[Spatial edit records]
◆ ◆ ◆ ◆ ◆

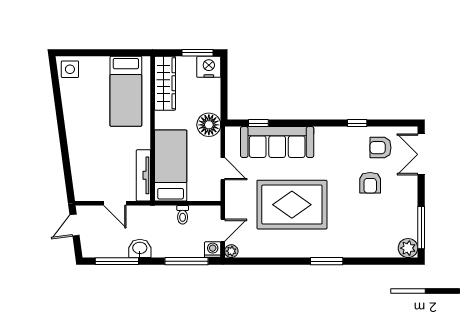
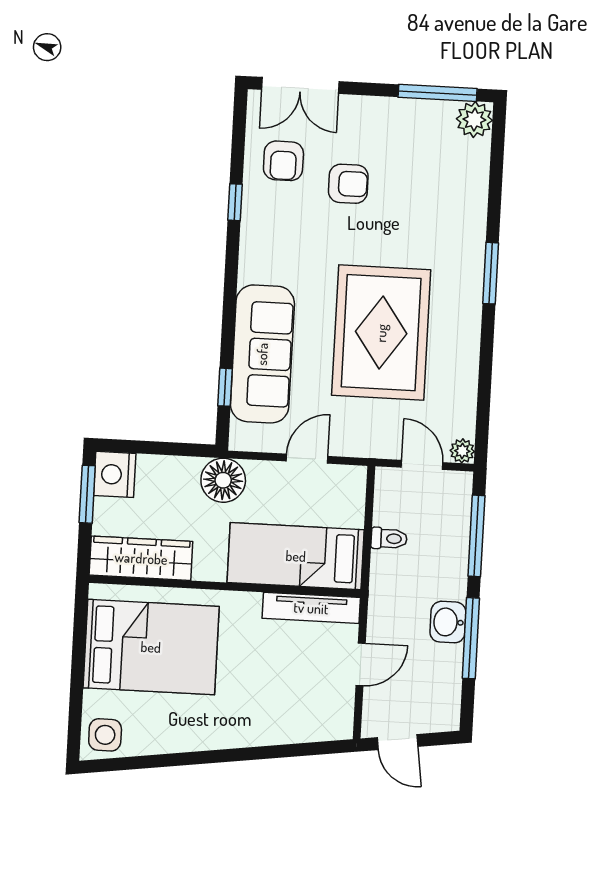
bed: (126, 91) -> (151, 647), width x1.50
washing machine: (213, 250) -> (458, 486), removed
window: (117, 261) -> (471, 638), moved

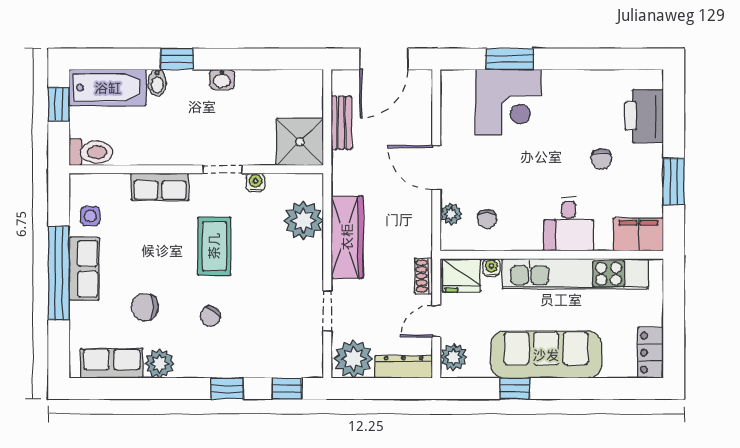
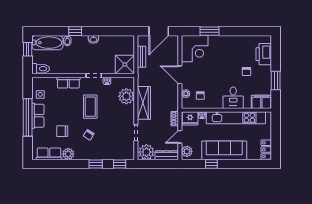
corner desk: (508, 102) -> (195, 49), moved

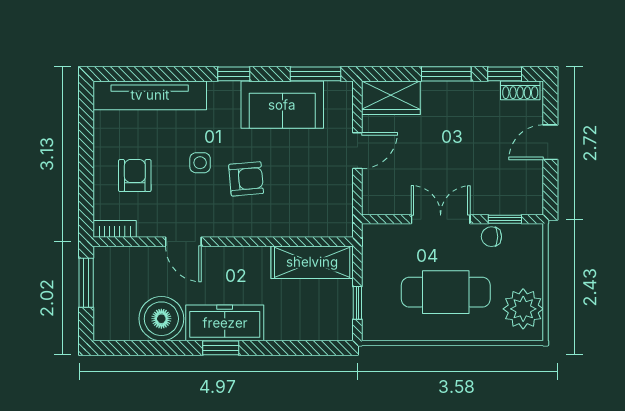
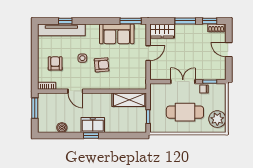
window: (234, 74) -> (65, 21), moved
door: (550, 142) -> (229, 50), hinge flipped
boiler: (161, 319) -> (62, 128), width x0.54, depth x0.54
freezer: (225, 323) -> (93, 125), width x0.71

◆ ◆ ◆ ◆ ◆

» **What the task asks**
Give all the entries again exactly, dropping each picture.

» **Exercise response**
bed: (126, 91) -> (151, 647), width x1.50
washing machine: (213, 250) -> (458, 486), removed
window: (117, 261) -> (471, 638), moved

corner desk: (508, 102) -> (195, 49), moved

window: (234, 74) -> (65, 21), moved
door: (550, 142) -> (229, 50), hinge flipped
boiler: (161, 319) -> (62, 128), width x0.54, depth x0.54
freezer: (225, 323) -> (93, 125), width x0.71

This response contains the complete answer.